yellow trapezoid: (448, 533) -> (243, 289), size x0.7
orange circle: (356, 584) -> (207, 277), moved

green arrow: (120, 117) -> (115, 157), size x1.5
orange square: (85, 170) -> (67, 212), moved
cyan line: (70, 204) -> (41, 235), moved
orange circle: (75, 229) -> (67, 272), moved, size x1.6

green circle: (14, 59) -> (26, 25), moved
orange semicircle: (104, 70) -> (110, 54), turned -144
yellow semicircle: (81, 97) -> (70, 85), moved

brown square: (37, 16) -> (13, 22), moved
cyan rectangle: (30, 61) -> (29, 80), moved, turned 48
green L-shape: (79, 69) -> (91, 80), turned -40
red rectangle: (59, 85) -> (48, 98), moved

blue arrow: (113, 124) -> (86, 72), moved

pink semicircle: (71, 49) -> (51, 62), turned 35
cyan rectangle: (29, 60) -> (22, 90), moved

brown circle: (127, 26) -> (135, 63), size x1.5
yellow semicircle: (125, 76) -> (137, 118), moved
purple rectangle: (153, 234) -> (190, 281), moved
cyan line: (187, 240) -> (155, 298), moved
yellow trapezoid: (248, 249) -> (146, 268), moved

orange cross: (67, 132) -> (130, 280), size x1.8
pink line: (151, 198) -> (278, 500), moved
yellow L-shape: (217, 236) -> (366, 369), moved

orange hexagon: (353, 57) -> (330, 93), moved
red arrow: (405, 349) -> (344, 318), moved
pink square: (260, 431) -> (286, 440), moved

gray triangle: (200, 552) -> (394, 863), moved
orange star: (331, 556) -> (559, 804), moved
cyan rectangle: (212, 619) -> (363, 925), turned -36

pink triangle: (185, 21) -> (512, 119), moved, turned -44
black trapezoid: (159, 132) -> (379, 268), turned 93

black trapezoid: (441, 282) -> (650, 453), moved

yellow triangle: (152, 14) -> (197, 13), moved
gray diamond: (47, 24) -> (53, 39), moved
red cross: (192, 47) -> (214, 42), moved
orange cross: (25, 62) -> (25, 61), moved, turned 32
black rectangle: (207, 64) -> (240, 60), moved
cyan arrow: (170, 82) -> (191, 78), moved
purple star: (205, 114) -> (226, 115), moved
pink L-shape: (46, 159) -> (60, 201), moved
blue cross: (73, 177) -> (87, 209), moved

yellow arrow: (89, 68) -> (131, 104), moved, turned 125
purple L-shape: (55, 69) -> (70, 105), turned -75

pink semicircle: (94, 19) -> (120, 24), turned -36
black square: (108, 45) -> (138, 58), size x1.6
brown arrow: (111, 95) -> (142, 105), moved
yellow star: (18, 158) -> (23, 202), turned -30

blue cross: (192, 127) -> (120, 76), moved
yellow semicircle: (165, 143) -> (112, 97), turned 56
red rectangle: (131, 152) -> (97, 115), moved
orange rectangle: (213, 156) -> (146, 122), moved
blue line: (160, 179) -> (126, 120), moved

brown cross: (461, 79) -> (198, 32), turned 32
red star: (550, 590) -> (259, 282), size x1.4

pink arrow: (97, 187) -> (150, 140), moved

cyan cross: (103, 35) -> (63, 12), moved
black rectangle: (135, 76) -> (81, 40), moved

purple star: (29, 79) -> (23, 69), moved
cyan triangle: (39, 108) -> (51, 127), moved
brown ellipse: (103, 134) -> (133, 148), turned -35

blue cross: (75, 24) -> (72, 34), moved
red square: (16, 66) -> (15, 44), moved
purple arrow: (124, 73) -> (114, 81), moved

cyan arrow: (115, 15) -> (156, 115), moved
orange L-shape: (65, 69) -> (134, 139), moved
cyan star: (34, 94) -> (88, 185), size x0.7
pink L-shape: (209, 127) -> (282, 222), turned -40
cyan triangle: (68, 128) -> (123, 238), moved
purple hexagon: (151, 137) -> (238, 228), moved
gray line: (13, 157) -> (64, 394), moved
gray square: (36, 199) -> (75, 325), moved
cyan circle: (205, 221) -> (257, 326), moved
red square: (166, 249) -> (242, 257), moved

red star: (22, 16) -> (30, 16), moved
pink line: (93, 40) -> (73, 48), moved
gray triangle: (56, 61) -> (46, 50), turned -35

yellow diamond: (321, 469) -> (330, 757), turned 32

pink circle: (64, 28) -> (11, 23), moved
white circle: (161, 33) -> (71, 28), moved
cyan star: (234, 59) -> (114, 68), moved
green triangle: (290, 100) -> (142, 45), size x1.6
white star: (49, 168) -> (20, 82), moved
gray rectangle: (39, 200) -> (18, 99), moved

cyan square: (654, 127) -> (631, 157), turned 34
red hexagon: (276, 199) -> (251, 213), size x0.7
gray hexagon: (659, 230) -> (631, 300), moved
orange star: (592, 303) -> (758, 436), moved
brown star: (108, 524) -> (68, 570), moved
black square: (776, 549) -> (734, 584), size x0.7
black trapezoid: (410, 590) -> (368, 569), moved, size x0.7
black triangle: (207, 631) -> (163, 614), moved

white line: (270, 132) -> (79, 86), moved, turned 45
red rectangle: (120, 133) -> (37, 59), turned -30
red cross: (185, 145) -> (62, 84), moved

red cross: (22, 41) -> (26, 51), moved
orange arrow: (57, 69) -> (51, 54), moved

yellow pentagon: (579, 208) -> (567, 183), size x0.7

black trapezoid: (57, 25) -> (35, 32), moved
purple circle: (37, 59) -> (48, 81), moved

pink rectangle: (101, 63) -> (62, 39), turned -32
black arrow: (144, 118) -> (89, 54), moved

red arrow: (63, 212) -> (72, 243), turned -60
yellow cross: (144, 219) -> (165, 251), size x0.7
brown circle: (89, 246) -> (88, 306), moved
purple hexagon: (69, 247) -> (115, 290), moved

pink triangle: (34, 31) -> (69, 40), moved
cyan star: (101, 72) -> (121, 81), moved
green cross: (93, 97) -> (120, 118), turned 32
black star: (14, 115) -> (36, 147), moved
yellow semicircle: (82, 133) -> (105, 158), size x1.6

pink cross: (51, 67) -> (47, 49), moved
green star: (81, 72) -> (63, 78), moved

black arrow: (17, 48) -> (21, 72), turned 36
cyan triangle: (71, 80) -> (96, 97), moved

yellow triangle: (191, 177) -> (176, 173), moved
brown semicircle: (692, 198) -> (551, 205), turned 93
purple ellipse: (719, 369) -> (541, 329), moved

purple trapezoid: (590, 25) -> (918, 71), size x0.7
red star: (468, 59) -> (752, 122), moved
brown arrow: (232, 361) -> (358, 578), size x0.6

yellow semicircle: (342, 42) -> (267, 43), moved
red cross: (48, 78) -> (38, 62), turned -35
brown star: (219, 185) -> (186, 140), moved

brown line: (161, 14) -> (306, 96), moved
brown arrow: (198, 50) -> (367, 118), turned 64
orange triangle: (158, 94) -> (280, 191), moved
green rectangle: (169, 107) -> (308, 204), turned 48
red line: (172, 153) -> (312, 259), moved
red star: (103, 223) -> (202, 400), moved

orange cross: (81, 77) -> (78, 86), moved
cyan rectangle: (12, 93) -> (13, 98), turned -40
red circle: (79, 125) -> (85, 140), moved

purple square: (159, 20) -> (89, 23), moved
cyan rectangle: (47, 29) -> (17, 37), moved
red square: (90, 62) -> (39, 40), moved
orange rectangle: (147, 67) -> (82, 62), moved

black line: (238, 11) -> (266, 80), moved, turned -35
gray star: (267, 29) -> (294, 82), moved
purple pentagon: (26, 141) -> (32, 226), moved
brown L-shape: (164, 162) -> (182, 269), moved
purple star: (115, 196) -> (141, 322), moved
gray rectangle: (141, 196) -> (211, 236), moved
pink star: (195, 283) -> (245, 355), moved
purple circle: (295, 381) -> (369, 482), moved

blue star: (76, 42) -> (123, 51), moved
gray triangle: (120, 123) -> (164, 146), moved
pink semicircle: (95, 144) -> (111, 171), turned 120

+++++

ABOUT THIS TASK → Taking the entries above, print exactly the lines starting at the line with "cyan star: (34, 94) -> (88, 185), size x0.7" and ending at the line with "gray square: (36, 199) -> (75, 325), moved", both included.

RESULT FOR THIS EXERCISE →
cyan star: (34, 94) -> (88, 185), size x0.7
pink L-shape: (209, 127) -> (282, 222), turned -40
cyan triangle: (68, 128) -> (123, 238), moved
purple hexagon: (151, 137) -> (238, 228), moved
gray line: (13, 157) -> (64, 394), moved
gray square: (36, 199) -> (75, 325), moved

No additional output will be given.